[AVAILABLE RECORDS — start]
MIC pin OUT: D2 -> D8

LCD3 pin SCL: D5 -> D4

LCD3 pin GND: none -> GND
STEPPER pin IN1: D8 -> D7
[AVAILABLE RECORDS — finish]
[AVAILABLE RECORDS — start]
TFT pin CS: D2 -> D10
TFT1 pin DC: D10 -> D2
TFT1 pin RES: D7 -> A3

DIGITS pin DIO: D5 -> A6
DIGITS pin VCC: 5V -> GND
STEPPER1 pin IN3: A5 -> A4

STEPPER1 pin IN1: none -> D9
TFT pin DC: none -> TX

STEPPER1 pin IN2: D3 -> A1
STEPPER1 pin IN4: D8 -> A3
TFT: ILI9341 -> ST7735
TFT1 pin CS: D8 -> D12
[AVAILABLE RECORDS — finish]
- [WHAT YOU HAVE TO DO] What are the lines above, starting at the one with "TFT1 pin RES: D7 -> A3" and ending at the one with "TFT1 pin CS: D8 -> D12"? Give them again exactly, and only them.

- [ANSWER TO THIS PROBLEM]
TFT1 pin RES: D7 -> A3

DIGITS pin DIO: D5 -> A6
DIGITS pin VCC: 5V -> GND
STEPPER1 pin IN3: A5 -> A4

STEPPER1 pin IN1: none -> D9
TFT pin DC: none -> TX

STEPPER1 pin IN2: D3 -> A1
STEPPER1 pin IN4: D8 -> A3
TFT: ILI9341 -> ST7735
TFT1 pin CS: D8 -> D12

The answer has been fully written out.